#### Supplied records

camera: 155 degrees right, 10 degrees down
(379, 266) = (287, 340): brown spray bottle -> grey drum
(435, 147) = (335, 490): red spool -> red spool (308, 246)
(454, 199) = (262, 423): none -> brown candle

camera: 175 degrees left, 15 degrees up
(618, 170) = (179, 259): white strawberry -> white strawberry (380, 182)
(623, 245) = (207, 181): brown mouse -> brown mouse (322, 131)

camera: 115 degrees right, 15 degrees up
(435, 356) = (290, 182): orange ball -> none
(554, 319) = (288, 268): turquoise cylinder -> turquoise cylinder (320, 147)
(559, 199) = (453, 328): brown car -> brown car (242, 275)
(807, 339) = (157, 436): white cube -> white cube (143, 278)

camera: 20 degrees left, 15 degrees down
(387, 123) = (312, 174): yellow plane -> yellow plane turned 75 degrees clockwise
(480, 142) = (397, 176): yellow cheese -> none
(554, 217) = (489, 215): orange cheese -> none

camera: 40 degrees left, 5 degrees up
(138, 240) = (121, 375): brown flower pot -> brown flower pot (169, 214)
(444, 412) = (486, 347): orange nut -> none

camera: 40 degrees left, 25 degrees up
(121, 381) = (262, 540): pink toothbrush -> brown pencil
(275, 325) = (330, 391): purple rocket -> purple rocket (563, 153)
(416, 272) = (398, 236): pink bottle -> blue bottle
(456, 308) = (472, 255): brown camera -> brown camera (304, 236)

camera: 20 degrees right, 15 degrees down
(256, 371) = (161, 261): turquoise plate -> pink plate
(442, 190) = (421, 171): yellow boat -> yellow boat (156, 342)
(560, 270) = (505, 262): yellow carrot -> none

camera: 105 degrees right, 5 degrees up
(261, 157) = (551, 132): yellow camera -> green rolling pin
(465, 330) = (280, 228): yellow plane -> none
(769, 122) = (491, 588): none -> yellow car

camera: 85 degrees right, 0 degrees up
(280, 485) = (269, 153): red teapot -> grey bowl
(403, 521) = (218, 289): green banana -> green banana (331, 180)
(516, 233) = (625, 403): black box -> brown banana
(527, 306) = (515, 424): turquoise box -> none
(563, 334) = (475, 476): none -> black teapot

########

Each entry above is to be returned exactly as given.

Reply to the task —
camera: 155 degrees right, 10 degrees down
(379, 266) = (287, 340): brown spray bottle -> grey drum
(435, 147) = (335, 490): red spool -> red spool (308, 246)
(454, 199) = (262, 423): none -> brown candle

camera: 175 degrees left, 15 degrees up
(618, 170) = (179, 259): white strawberry -> white strawberry (380, 182)
(623, 245) = (207, 181): brown mouse -> brown mouse (322, 131)

camera: 115 degrees right, 15 degrees up
(435, 356) = (290, 182): orange ball -> none
(554, 319) = (288, 268): turquoise cylinder -> turquoise cylinder (320, 147)
(559, 199) = (453, 328): brown car -> brown car (242, 275)
(807, 339) = (157, 436): white cube -> white cube (143, 278)

camera: 20 degrees left, 15 degrees down
(387, 123) = (312, 174): yellow plane -> yellow plane turned 75 degrees clockwise
(480, 142) = (397, 176): yellow cheese -> none
(554, 217) = (489, 215): orange cheese -> none

camera: 40 degrees left, 5 degrees up
(138, 240) = (121, 375): brown flower pot -> brown flower pot (169, 214)
(444, 412) = (486, 347): orange nut -> none

camera: 40 degrees left, 25 degrees up
(121, 381) = (262, 540): pink toothbrush -> brown pencil
(275, 325) = (330, 391): purple rocket -> purple rocket (563, 153)
(416, 272) = (398, 236): pink bottle -> blue bottle
(456, 308) = (472, 255): brown camera -> brown camera (304, 236)

camera: 20 degrees right, 15 degrees down
(256, 371) = (161, 261): turquoise plate -> pink plate
(442, 190) = (421, 171): yellow boat -> yellow boat (156, 342)
(560, 270) = (505, 262): yellow carrot -> none

camera: 105 degrees right, 5 degrees up
(261, 157) = (551, 132): yellow camera -> green rolling pin
(465, 330) = (280, 228): yellow plane -> none
(769, 122) = (491, 588): none -> yellow car

camera: 85 degrees right, 0 degrees up
(280, 485) = (269, 153): red teapot -> grey bowl
(403, 521) = (218, 289): green banana -> green banana (331, 180)
(516, 233) = (625, 403): black box -> brown banana
(527, 306) = (515, 424): turquoise box -> none
(563, 334) = (475, 476): none -> black teapot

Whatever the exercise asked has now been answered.